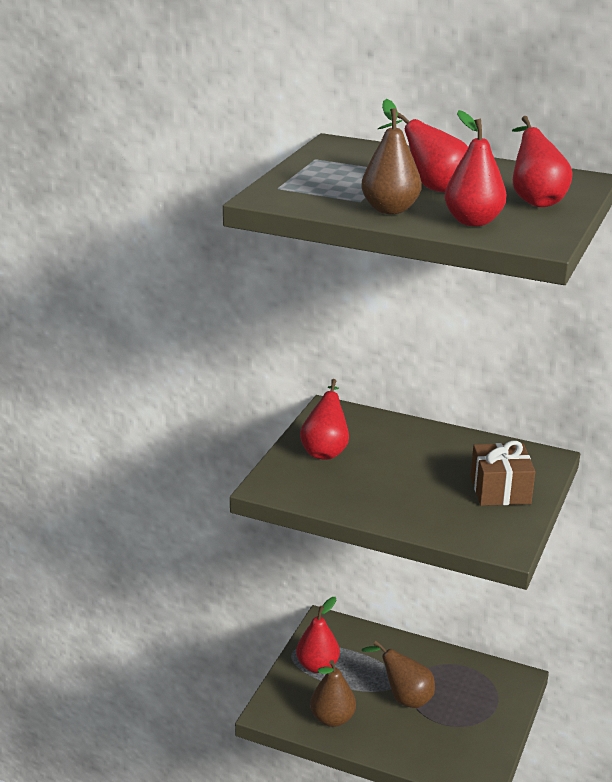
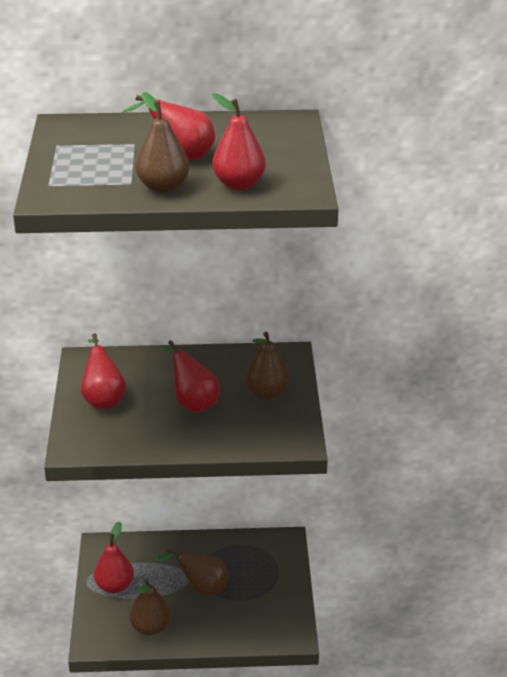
camera: 25 degrees left, 5 degrees up
(500, 490) = (267, 394): brown gift -> brown pear
(535, 200) = (271, 151): red pear -> red pear (193, 403)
= = = =
YOUR GOAL:
Among the lines above, find those that contain the word "pear" and copy them.

EXERCISE RESULT:
(500, 490) = (267, 394): brown gift -> brown pear
(535, 200) = (271, 151): red pear -> red pear (193, 403)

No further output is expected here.